** Begin **

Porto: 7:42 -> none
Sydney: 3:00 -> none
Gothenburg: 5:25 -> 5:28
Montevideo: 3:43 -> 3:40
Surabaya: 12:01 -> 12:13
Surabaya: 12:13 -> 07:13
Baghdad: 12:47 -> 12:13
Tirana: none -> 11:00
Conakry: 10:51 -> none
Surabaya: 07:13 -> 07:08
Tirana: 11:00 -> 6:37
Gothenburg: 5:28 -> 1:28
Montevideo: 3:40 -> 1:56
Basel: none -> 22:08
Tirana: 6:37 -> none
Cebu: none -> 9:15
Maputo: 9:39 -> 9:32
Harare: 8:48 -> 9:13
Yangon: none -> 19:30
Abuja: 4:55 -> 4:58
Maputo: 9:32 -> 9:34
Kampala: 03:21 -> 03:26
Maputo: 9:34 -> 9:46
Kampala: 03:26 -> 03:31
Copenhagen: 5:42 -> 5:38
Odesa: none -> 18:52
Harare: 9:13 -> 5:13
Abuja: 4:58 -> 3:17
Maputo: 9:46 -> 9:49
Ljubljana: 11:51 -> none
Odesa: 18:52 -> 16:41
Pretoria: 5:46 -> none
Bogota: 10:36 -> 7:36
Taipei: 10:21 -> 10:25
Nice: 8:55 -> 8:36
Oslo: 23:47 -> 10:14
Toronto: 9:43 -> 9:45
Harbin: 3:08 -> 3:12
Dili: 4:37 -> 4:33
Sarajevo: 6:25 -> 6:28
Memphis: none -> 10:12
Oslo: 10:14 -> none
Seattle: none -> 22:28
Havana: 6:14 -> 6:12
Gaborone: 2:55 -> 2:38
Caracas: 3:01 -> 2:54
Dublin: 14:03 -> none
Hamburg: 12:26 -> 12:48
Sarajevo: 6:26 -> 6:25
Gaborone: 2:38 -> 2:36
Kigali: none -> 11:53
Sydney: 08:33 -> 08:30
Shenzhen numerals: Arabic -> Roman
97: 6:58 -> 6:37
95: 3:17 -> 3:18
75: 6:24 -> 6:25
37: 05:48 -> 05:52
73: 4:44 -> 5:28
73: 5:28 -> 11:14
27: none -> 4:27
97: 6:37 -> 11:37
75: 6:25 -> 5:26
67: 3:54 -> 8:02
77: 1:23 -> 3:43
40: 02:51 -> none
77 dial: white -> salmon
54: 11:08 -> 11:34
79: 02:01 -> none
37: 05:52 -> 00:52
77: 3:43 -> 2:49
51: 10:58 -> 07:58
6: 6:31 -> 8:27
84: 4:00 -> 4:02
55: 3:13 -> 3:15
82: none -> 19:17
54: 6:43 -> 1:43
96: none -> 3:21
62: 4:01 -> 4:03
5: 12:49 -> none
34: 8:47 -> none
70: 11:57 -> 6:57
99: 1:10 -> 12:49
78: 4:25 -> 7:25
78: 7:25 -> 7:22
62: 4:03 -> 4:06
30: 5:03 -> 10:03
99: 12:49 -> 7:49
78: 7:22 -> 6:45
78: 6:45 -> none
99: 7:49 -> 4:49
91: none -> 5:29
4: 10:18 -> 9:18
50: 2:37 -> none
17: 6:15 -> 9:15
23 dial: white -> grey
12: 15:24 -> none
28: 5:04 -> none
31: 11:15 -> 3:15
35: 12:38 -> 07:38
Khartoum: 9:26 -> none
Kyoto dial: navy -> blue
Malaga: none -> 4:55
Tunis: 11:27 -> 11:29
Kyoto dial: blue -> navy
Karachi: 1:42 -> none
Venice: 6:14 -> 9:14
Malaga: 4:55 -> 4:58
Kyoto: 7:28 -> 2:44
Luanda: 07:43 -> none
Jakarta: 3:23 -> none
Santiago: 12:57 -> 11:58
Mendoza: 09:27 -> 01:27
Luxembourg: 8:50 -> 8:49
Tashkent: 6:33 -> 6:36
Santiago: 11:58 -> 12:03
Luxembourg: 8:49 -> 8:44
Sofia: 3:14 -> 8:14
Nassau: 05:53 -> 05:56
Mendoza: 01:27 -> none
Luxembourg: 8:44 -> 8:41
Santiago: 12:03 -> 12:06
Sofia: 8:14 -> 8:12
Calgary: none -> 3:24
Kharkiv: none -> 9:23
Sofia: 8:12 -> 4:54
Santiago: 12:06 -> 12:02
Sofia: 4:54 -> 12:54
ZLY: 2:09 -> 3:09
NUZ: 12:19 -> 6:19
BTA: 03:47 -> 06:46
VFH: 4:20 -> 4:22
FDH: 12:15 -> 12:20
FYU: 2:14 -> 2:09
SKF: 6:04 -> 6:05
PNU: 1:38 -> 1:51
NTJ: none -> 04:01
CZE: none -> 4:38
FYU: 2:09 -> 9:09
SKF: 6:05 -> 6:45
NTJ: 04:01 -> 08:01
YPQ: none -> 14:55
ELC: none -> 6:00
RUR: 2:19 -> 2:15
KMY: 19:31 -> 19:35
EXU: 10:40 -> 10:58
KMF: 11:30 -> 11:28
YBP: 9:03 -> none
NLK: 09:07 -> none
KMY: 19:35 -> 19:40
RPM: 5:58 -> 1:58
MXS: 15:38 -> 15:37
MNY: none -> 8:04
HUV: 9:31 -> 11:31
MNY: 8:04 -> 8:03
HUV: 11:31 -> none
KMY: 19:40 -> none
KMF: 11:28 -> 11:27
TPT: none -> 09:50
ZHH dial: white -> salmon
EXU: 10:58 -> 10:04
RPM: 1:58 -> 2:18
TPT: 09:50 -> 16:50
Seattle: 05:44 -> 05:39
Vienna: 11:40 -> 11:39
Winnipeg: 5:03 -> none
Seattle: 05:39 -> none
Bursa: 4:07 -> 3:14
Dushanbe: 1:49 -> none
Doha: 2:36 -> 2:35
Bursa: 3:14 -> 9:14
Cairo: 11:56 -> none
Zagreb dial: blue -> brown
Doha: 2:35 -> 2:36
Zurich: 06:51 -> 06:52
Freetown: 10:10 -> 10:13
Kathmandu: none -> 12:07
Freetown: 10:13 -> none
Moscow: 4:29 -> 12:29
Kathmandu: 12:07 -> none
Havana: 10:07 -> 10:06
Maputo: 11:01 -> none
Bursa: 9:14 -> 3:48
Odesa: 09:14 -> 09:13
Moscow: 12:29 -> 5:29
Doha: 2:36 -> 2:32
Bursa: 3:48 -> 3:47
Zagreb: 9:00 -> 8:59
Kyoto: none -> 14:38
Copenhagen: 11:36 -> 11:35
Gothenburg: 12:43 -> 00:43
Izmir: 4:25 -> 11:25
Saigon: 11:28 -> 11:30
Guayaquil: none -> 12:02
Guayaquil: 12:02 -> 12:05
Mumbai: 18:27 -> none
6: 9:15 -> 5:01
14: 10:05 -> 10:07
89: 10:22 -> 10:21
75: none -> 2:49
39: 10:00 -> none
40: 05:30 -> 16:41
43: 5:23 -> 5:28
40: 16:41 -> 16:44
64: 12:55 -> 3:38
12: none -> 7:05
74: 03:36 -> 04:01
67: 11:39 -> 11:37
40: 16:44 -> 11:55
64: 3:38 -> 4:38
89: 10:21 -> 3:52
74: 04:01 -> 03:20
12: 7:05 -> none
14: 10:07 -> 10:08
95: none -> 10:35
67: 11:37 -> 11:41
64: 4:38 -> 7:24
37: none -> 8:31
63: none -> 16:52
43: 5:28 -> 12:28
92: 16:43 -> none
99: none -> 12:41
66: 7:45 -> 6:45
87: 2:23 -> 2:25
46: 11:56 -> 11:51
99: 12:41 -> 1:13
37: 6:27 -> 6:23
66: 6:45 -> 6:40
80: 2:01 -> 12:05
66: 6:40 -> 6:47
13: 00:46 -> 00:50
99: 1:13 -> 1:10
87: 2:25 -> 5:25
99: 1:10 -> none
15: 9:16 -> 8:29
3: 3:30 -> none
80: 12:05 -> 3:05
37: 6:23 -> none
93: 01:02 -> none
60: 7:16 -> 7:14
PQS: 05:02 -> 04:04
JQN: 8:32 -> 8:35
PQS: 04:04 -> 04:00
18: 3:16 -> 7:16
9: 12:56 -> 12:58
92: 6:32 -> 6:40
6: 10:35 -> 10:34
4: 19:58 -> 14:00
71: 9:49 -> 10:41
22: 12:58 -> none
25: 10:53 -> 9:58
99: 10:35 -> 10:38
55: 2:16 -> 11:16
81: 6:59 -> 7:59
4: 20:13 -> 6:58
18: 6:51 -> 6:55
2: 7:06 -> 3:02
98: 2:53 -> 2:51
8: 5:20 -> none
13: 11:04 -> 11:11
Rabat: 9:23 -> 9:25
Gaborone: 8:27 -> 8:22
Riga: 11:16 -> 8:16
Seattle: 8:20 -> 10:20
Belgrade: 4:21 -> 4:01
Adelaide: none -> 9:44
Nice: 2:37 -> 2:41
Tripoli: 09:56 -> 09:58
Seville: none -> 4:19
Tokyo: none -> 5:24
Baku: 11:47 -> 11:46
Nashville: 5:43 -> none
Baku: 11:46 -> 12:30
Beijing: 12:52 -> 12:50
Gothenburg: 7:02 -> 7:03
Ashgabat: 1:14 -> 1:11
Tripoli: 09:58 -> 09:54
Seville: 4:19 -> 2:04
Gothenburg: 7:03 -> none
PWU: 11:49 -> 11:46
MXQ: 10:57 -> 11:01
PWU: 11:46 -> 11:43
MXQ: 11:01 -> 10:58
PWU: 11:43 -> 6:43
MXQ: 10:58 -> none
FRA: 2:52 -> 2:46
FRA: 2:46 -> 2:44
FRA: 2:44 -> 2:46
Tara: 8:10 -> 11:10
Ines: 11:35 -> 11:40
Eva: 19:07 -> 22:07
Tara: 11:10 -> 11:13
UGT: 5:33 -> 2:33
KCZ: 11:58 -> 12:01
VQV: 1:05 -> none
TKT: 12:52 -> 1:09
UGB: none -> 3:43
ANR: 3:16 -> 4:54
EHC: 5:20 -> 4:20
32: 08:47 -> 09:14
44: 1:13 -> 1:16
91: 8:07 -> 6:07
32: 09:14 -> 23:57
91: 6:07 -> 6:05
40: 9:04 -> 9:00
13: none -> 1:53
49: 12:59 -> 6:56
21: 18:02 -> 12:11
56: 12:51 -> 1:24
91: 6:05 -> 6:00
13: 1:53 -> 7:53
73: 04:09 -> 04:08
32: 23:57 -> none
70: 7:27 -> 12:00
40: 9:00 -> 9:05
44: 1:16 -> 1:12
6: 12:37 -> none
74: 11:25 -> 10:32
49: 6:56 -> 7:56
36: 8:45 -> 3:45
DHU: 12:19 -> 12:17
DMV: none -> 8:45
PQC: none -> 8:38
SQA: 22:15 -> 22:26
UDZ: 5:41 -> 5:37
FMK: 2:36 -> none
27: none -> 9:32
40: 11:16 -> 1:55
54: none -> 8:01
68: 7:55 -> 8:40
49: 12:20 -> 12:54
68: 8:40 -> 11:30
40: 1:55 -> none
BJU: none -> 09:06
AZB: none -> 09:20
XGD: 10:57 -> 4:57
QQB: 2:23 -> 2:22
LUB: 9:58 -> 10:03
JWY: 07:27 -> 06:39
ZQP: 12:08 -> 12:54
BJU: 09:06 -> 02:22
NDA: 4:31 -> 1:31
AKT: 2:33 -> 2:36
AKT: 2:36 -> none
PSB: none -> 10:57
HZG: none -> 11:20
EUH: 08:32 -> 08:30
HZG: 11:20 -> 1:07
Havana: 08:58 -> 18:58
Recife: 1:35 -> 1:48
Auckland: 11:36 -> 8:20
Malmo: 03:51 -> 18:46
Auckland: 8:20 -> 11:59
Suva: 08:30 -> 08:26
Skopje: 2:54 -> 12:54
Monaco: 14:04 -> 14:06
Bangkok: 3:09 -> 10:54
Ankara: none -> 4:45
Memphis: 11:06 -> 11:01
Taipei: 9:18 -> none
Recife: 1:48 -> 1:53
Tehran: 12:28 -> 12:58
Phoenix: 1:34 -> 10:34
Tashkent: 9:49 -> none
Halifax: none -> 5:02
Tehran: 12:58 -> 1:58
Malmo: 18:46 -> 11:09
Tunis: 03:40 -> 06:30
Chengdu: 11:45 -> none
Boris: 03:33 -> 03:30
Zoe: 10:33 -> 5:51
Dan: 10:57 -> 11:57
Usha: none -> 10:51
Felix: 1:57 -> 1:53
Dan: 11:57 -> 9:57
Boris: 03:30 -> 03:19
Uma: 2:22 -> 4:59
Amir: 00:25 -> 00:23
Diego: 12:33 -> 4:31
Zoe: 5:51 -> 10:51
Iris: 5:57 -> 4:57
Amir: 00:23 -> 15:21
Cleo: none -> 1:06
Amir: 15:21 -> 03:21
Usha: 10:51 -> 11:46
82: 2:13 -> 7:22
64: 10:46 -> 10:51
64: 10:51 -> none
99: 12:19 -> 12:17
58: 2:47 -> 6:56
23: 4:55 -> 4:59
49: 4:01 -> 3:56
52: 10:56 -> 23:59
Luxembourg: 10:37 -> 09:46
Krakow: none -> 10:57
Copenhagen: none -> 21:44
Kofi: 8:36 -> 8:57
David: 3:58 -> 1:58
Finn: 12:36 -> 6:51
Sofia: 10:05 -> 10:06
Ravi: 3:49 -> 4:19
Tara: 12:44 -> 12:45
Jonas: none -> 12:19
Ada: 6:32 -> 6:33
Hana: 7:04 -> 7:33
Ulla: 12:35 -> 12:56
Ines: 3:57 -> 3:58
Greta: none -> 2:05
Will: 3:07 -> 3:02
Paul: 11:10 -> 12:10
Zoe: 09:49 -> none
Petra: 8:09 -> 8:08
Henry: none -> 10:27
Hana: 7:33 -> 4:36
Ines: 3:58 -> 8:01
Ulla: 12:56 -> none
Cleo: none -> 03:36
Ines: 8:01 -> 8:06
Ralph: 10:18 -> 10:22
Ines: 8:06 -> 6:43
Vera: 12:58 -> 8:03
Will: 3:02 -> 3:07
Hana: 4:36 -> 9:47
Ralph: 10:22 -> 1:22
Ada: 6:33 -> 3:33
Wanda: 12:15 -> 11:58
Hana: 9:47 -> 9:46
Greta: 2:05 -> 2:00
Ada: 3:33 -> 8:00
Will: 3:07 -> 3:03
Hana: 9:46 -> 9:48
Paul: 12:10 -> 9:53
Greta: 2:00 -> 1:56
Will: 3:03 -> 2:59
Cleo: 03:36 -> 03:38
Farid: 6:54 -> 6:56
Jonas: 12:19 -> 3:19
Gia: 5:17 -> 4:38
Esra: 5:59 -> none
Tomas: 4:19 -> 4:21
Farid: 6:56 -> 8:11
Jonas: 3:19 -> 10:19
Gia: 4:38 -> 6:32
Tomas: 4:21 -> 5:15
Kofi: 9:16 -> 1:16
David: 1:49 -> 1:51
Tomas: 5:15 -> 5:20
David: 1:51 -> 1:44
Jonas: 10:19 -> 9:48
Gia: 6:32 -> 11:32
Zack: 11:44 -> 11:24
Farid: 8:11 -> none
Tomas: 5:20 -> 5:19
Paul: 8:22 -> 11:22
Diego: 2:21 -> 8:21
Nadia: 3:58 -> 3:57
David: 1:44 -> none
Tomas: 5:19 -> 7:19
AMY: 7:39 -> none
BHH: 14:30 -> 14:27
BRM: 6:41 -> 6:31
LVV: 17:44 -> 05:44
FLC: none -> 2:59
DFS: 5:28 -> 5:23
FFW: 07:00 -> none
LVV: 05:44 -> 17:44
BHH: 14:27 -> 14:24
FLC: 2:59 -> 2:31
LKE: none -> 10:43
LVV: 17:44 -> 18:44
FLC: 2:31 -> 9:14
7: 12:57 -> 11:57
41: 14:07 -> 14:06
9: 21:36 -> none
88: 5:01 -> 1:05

** End **

Print the stretch of lines from the very first one through the line containing "Dili: 4:37 -> 4:33", both included, reproducing each character for character.

■ **Exercise response**
Porto: 7:42 -> none
Sydney: 3:00 -> none
Gothenburg: 5:25 -> 5:28
Montevideo: 3:43 -> 3:40
Surabaya: 12:01 -> 12:13
Surabaya: 12:13 -> 07:13
Baghdad: 12:47 -> 12:13
Tirana: none -> 11:00
Conakry: 10:51 -> none
Surabaya: 07:13 -> 07:08
Tirana: 11:00 -> 6:37
Gothenburg: 5:28 -> 1:28
Montevideo: 3:40 -> 1:56
Basel: none -> 22:08
Tirana: 6:37 -> none
Cebu: none -> 9:15
Maputo: 9:39 -> 9:32
Harare: 8:48 -> 9:13
Yangon: none -> 19:30
Abuja: 4:55 -> 4:58
Maputo: 9:32 -> 9:34
Kampala: 03:21 -> 03:26
Maputo: 9:34 -> 9:46
Kampala: 03:26 -> 03:31
Copenhagen: 5:42 -> 5:38
Odesa: none -> 18:52
Harare: 9:13 -> 5:13
Abuja: 4:58 -> 3:17
Maputo: 9:46 -> 9:49
Ljubljana: 11:51 -> none
Odesa: 18:52 -> 16:41
Pretoria: 5:46 -> none
Bogota: 10:36 -> 7:36
Taipei: 10:21 -> 10:25
Nice: 8:55 -> 8:36
Oslo: 23:47 -> 10:14
Toronto: 9:43 -> 9:45
Harbin: 3:08 -> 3:12
Dili: 4:37 -> 4:33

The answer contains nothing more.